Start of Block

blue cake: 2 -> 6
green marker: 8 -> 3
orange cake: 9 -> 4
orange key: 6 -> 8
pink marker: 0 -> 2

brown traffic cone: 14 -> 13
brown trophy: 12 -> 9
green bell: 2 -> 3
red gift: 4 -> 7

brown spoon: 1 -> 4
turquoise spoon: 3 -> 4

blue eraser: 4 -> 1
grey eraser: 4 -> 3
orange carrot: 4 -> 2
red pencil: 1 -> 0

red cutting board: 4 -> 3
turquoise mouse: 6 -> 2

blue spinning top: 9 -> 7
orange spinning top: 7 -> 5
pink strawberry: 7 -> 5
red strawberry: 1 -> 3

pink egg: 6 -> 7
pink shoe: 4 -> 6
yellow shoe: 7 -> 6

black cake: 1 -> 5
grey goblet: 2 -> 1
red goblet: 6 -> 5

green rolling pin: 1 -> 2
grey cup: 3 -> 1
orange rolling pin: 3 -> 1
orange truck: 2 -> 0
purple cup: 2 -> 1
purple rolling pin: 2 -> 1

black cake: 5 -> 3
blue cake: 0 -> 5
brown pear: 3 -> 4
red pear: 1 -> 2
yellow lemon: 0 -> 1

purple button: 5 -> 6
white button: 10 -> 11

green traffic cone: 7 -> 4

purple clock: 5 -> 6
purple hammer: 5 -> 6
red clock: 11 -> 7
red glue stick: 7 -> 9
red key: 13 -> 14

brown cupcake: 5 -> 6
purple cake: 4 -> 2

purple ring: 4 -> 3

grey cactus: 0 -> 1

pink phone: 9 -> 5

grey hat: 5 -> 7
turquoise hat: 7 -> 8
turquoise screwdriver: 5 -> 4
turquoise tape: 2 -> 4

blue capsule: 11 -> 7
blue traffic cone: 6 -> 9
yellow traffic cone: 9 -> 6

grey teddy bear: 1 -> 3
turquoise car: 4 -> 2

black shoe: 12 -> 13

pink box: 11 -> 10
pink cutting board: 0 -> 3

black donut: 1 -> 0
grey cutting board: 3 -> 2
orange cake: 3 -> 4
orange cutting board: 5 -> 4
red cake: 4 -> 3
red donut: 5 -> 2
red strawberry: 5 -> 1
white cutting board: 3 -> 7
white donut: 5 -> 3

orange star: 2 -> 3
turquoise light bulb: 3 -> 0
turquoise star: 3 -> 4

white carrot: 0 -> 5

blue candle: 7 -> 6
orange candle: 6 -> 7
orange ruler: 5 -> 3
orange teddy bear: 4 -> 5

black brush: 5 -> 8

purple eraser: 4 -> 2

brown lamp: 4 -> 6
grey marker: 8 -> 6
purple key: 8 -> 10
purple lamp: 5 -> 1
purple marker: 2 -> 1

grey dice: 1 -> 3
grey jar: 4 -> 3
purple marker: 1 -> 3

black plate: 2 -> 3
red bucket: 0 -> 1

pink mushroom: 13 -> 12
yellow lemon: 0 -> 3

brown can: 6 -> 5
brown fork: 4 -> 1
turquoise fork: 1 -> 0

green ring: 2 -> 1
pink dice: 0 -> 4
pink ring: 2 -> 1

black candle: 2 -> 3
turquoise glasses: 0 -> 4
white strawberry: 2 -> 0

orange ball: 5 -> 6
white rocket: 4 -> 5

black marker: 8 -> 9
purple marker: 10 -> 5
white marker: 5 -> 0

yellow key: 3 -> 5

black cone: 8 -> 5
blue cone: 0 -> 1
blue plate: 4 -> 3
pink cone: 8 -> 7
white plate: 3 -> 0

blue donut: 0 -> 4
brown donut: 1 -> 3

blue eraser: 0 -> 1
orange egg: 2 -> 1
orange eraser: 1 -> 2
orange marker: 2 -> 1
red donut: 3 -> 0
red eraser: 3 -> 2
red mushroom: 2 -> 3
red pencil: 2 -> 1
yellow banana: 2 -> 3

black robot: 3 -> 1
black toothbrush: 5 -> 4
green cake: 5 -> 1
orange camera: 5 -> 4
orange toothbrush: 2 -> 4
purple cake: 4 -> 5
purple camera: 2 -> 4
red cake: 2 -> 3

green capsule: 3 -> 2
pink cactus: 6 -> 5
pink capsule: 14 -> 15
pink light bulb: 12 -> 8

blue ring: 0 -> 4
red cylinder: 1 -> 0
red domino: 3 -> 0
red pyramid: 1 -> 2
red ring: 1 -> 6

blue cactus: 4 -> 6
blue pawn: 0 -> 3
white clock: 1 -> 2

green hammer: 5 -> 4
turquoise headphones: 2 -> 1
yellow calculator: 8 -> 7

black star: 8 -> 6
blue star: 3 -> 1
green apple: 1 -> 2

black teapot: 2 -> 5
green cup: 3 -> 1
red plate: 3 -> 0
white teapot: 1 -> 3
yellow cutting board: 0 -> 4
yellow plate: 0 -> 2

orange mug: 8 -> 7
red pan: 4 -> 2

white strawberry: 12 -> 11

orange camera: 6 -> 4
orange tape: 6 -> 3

End of Block

# Action item
All of the records above should be given again exactly as written.

# Task solution
blue cake: 2 -> 6
green marker: 8 -> 3
orange cake: 9 -> 4
orange key: 6 -> 8
pink marker: 0 -> 2

brown traffic cone: 14 -> 13
brown trophy: 12 -> 9
green bell: 2 -> 3
red gift: 4 -> 7

brown spoon: 1 -> 4
turquoise spoon: 3 -> 4

blue eraser: 4 -> 1
grey eraser: 4 -> 3
orange carrot: 4 -> 2
red pencil: 1 -> 0

red cutting board: 4 -> 3
turquoise mouse: 6 -> 2

blue spinning top: 9 -> 7
orange spinning top: 7 -> 5
pink strawberry: 7 -> 5
red strawberry: 1 -> 3

pink egg: 6 -> 7
pink shoe: 4 -> 6
yellow shoe: 7 -> 6

black cake: 1 -> 5
grey goblet: 2 -> 1
red goblet: 6 -> 5

green rolling pin: 1 -> 2
grey cup: 3 -> 1
orange rolling pin: 3 -> 1
orange truck: 2 -> 0
purple cup: 2 -> 1
purple rolling pin: 2 -> 1

black cake: 5 -> 3
blue cake: 0 -> 5
brown pear: 3 -> 4
red pear: 1 -> 2
yellow lemon: 0 -> 1

purple button: 5 -> 6
white button: 10 -> 11

green traffic cone: 7 -> 4

purple clock: 5 -> 6
purple hammer: 5 -> 6
red clock: 11 -> 7
red glue stick: 7 -> 9
red key: 13 -> 14

brown cupcake: 5 -> 6
purple cake: 4 -> 2

purple ring: 4 -> 3

grey cactus: 0 -> 1

pink phone: 9 -> 5

grey hat: 5 -> 7
turquoise hat: 7 -> 8
turquoise screwdriver: 5 -> 4
turquoise tape: 2 -> 4

blue capsule: 11 -> 7
blue traffic cone: 6 -> 9
yellow traffic cone: 9 -> 6

grey teddy bear: 1 -> 3
turquoise car: 4 -> 2

black shoe: 12 -> 13

pink box: 11 -> 10
pink cutting board: 0 -> 3

black donut: 1 -> 0
grey cutting board: 3 -> 2
orange cake: 3 -> 4
orange cutting board: 5 -> 4
red cake: 4 -> 3
red donut: 5 -> 2
red strawberry: 5 -> 1
white cutting board: 3 -> 7
white donut: 5 -> 3

orange star: 2 -> 3
turquoise light bulb: 3 -> 0
turquoise star: 3 -> 4

white carrot: 0 -> 5

blue candle: 7 -> 6
orange candle: 6 -> 7
orange ruler: 5 -> 3
orange teddy bear: 4 -> 5

black brush: 5 -> 8

purple eraser: 4 -> 2

brown lamp: 4 -> 6
grey marker: 8 -> 6
purple key: 8 -> 10
purple lamp: 5 -> 1
purple marker: 2 -> 1

grey dice: 1 -> 3
grey jar: 4 -> 3
purple marker: 1 -> 3

black plate: 2 -> 3
red bucket: 0 -> 1

pink mushroom: 13 -> 12
yellow lemon: 0 -> 3

brown can: 6 -> 5
brown fork: 4 -> 1
turquoise fork: 1 -> 0

green ring: 2 -> 1
pink dice: 0 -> 4
pink ring: 2 -> 1

black candle: 2 -> 3
turquoise glasses: 0 -> 4
white strawberry: 2 -> 0

orange ball: 5 -> 6
white rocket: 4 -> 5

black marker: 8 -> 9
purple marker: 10 -> 5
white marker: 5 -> 0

yellow key: 3 -> 5

black cone: 8 -> 5
blue cone: 0 -> 1
blue plate: 4 -> 3
pink cone: 8 -> 7
white plate: 3 -> 0

blue donut: 0 -> 4
brown donut: 1 -> 3

blue eraser: 0 -> 1
orange egg: 2 -> 1
orange eraser: 1 -> 2
orange marker: 2 -> 1
red donut: 3 -> 0
red eraser: 3 -> 2
red mushroom: 2 -> 3
red pencil: 2 -> 1
yellow banana: 2 -> 3

black robot: 3 -> 1
black toothbrush: 5 -> 4
green cake: 5 -> 1
orange camera: 5 -> 4
orange toothbrush: 2 -> 4
purple cake: 4 -> 5
purple camera: 2 -> 4
red cake: 2 -> 3

green capsule: 3 -> 2
pink cactus: 6 -> 5
pink capsule: 14 -> 15
pink light bulb: 12 -> 8

blue ring: 0 -> 4
red cylinder: 1 -> 0
red domino: 3 -> 0
red pyramid: 1 -> 2
red ring: 1 -> 6

blue cactus: 4 -> 6
blue pawn: 0 -> 3
white clock: 1 -> 2

green hammer: 5 -> 4
turquoise headphones: 2 -> 1
yellow calculator: 8 -> 7

black star: 8 -> 6
blue star: 3 -> 1
green apple: 1 -> 2

black teapot: 2 -> 5
green cup: 3 -> 1
red plate: 3 -> 0
white teapot: 1 -> 3
yellow cutting board: 0 -> 4
yellow plate: 0 -> 2

orange mug: 8 -> 7
red pan: 4 -> 2

white strawberry: 12 -> 11

orange camera: 6 -> 4
orange tape: 6 -> 3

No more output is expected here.